Source data:
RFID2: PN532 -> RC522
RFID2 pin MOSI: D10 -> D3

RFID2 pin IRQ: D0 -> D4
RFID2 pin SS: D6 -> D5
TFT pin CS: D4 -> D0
---
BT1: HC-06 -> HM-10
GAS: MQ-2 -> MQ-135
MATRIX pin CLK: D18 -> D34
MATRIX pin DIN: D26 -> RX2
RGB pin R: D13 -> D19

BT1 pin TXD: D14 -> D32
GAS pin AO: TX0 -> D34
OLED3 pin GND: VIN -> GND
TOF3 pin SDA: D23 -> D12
* * *
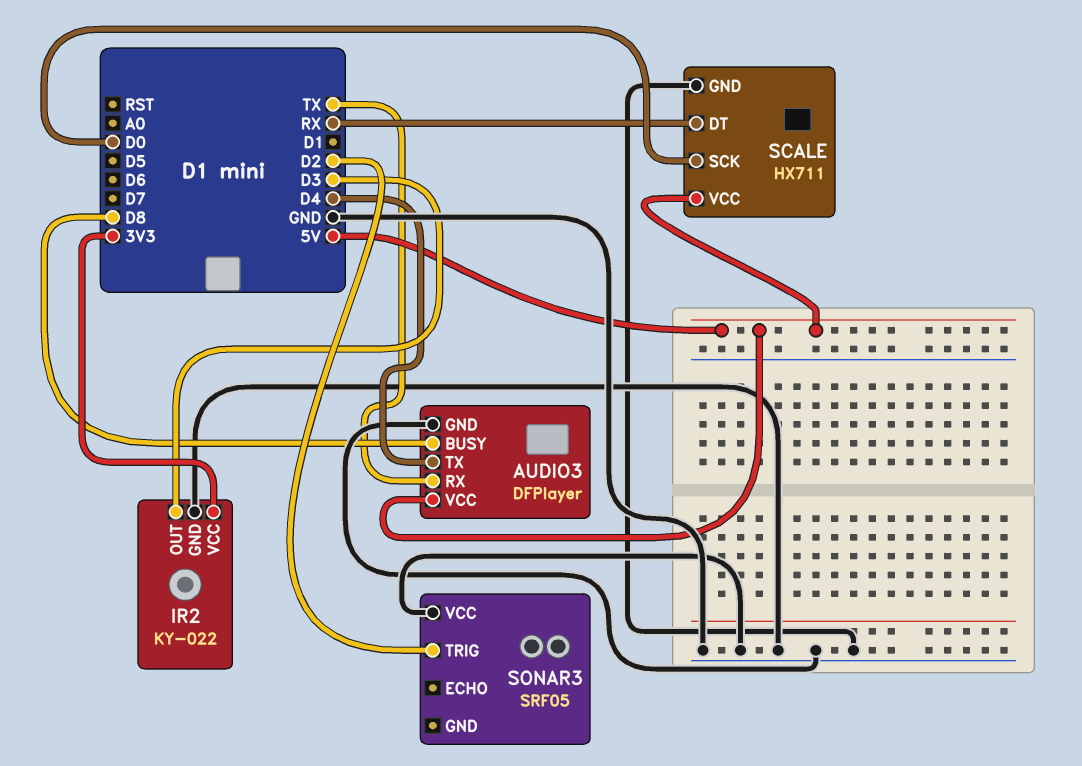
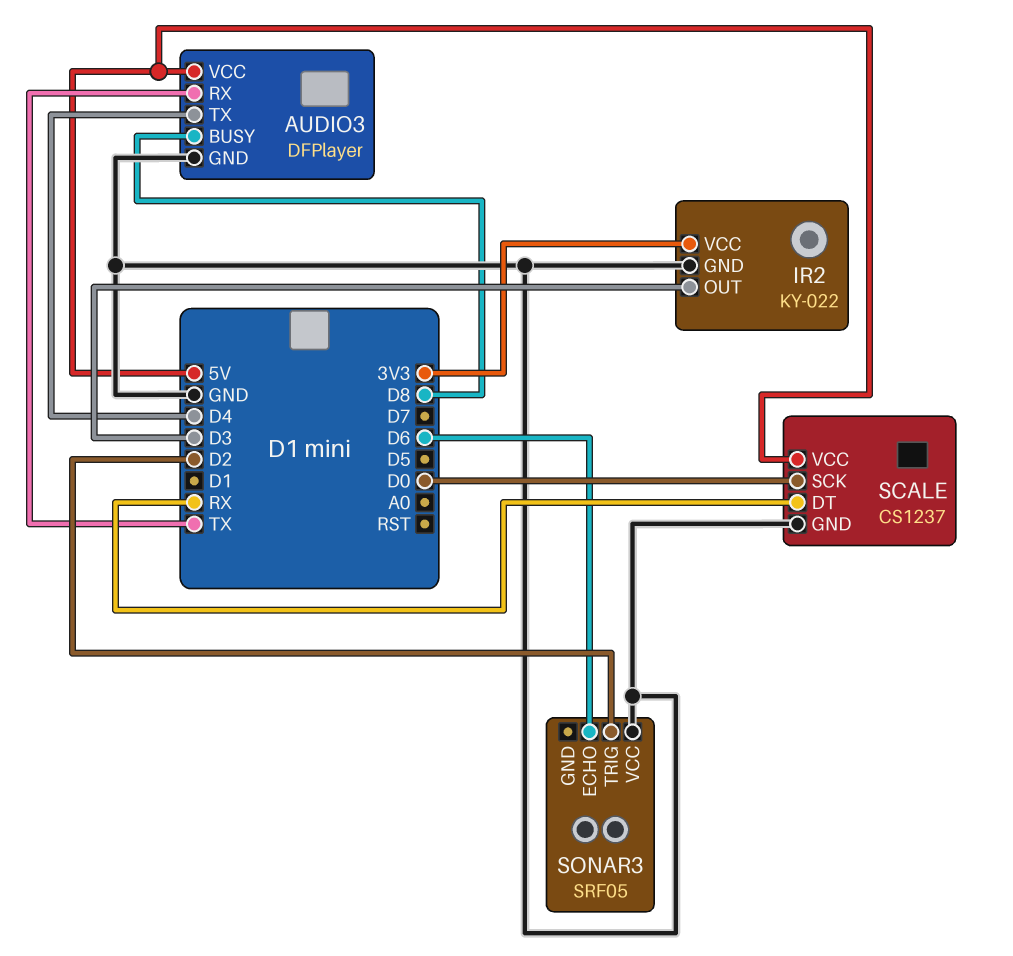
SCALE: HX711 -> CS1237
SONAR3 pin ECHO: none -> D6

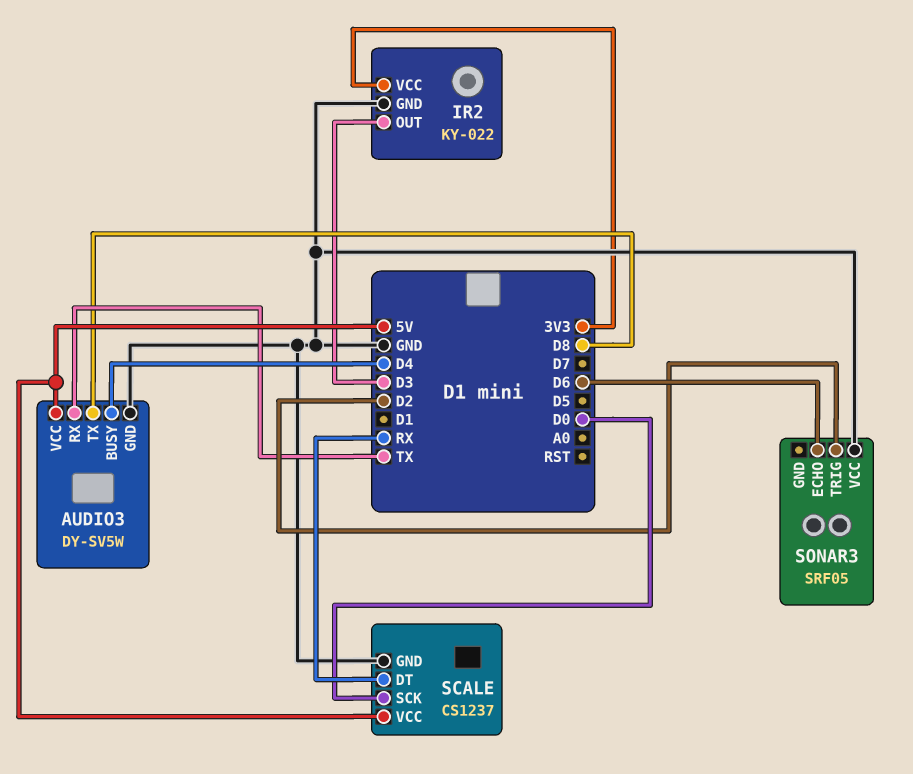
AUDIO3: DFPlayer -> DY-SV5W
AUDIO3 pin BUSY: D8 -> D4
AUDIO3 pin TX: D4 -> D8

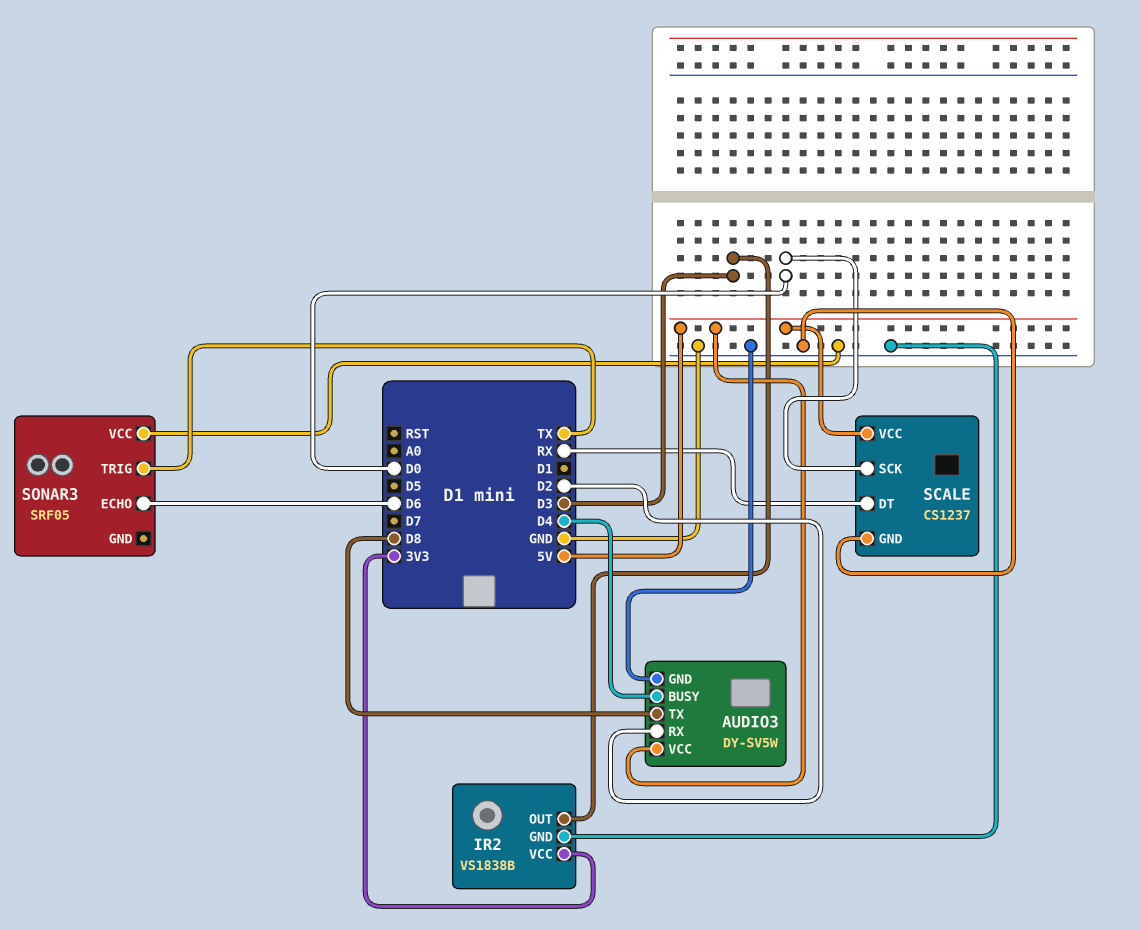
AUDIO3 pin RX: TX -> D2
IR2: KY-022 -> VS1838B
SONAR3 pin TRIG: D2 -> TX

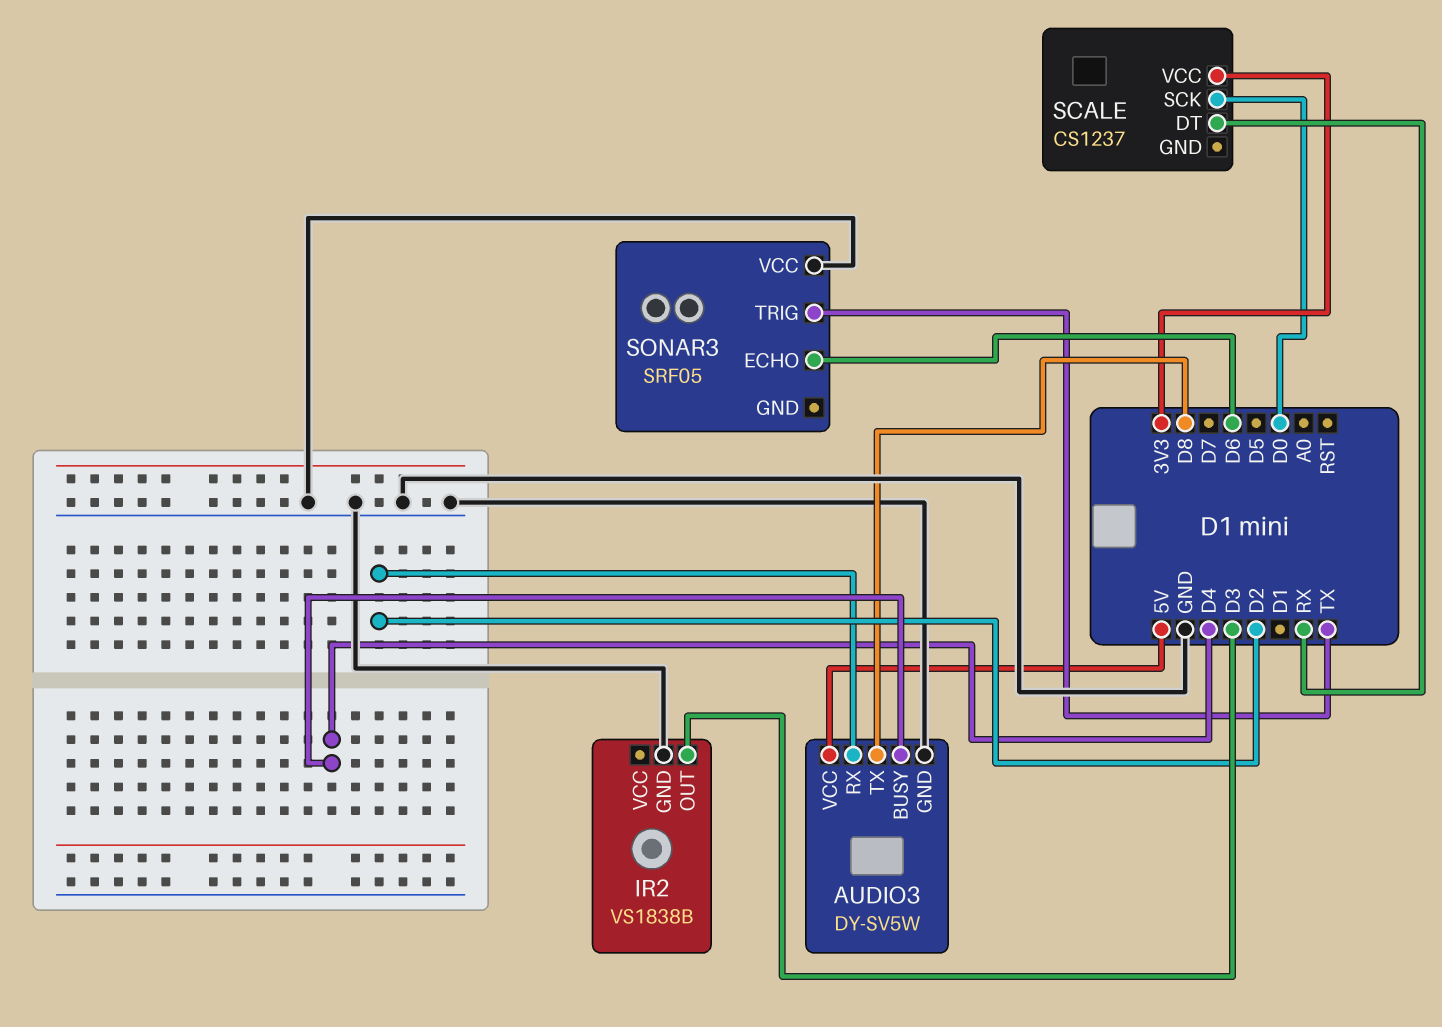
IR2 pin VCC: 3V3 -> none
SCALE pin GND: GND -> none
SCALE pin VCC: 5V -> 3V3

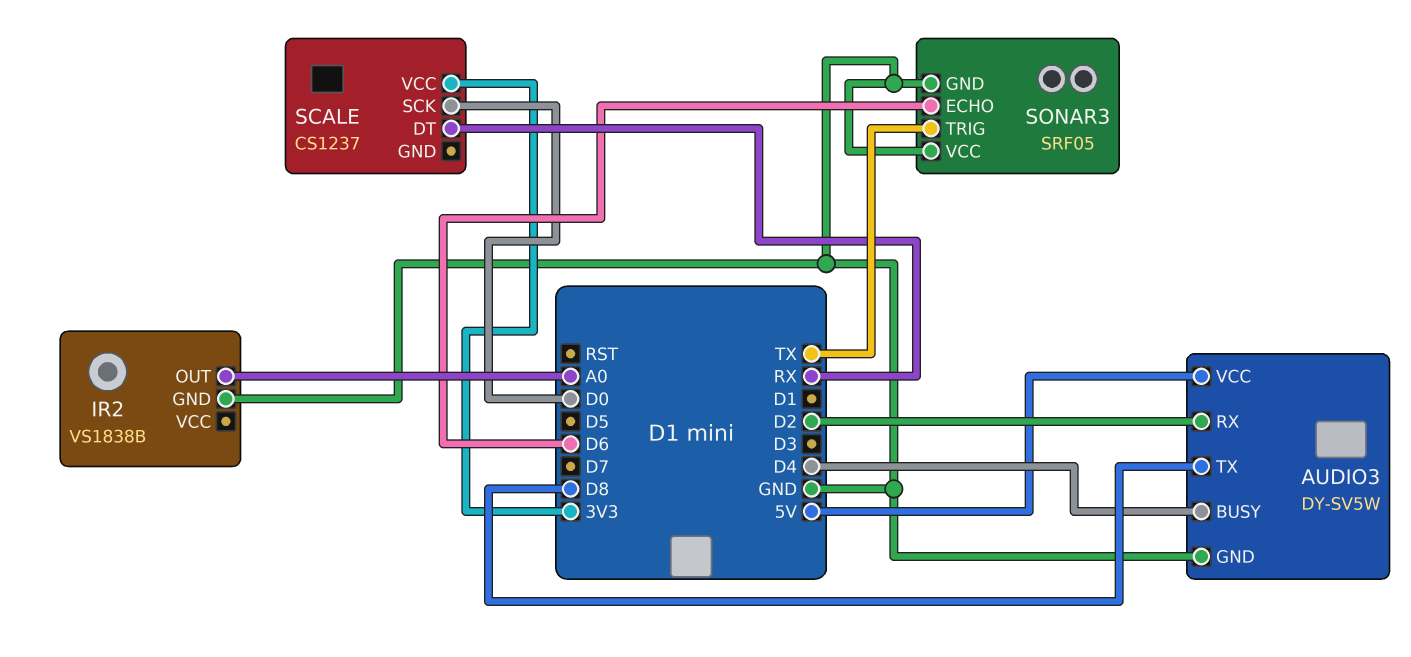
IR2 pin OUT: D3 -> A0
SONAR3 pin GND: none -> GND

**ACTIVITY**
Whenever the word "none" appears in a line above, copy that line.

**ANSWER BOX**
SONAR3 pin ECHO: none -> D6
IR2 pin VCC: 3V3 -> none
SCALE pin GND: GND -> none
SONAR3 pin GND: none -> GND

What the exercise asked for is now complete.